→ Collected material:

◇ ◇ ◇ ◇ ◇ ◇ ◇

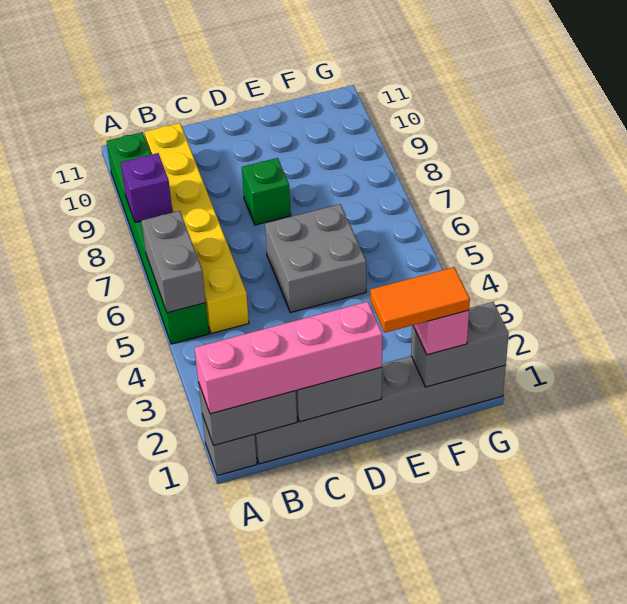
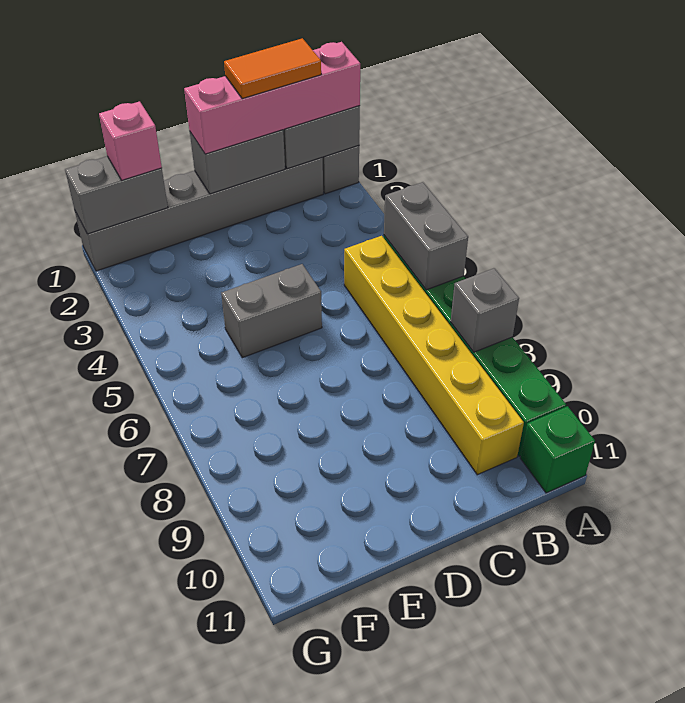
purple brick A8 level 2 -> grey brick A8 level 2
grey brick D5:E6 level 1 -> grey brick D5:E5 level 1
green brick D8 level 1 -> green brick A11 level 1
orange tile E1:F1 level 4 -> orange tile B1:C1 level 4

◇ ◇ ◇ ◇ ◇ ◇ ◇

→ Assigned task:
Retype the lines above without alteration. The first is the one containing "grey brick D5:E6", and the last is the final line of the data.

→ Task result:
grey brick D5:E6 level 1 -> grey brick D5:E5 level 1
green brick D8 level 1 -> green brick A11 level 1
orange tile E1:F1 level 4 -> orange tile B1:C1 level 4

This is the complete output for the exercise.